=== WHAT NEEDS TO BE DONE ===
Your answer should be every line below that includes the word "brick".

=== INFORMATION SUPPLIED ===

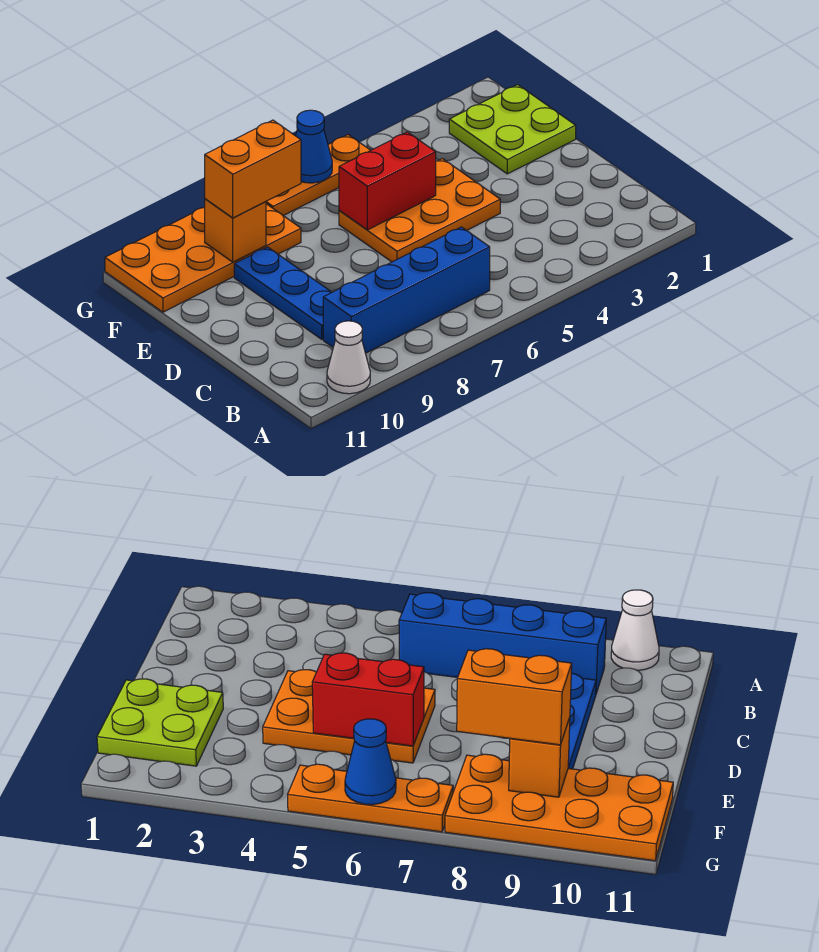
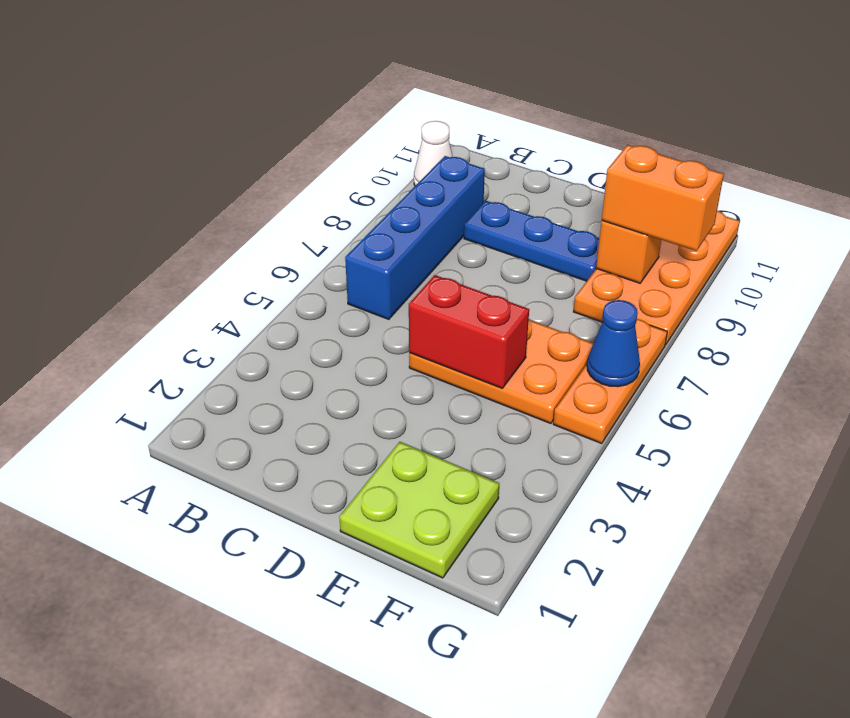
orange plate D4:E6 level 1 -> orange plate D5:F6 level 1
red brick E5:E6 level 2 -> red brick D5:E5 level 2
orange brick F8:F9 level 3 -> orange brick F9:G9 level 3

=== WRITTEN ANSWER ===
red brick E5:E6 level 2 -> red brick D5:E5 level 2
orange brick F8:F9 level 3 -> orange brick F9:G9 level 3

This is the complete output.